Aim of the task: Exactly as shown below, retype every line of the data.

Source records
Segment Open
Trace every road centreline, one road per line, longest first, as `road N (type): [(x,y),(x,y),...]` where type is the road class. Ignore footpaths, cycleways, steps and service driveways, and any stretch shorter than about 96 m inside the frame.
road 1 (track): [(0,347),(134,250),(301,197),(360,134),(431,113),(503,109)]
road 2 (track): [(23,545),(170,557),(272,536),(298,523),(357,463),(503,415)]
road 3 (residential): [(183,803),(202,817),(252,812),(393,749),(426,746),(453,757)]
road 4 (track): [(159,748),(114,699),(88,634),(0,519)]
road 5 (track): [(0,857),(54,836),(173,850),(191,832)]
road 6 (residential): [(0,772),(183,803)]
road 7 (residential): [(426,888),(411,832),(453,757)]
Segment Closed
Solution for this task:
Trace every road centreline, one road per line, longest first, as `road N (type): [(x,y),(x,y),...]` where type is the road class. Ignore footpaths, cycleways, steps and service driveways, and any stretch shorter than about 96 m inside the frame.
road 1 (track): [(0,347),(134,250),(301,197),(360,134),(431,113),(503,109)]
road 2 (track): [(23,545),(170,557),(272,536),(298,523),(357,463),(503,415)]
road 3 (residential): [(183,803),(202,817),(252,812),(393,749),(426,746),(453,757)]
road 4 (track): [(159,748),(114,699),(88,634),(0,519)]
road 5 (track): [(0,857),(54,836),(173,850),(191,832)]
road 6 (residential): [(0,772),(183,803)]
road 7 (residential): [(426,888),(411,832),(453,757)]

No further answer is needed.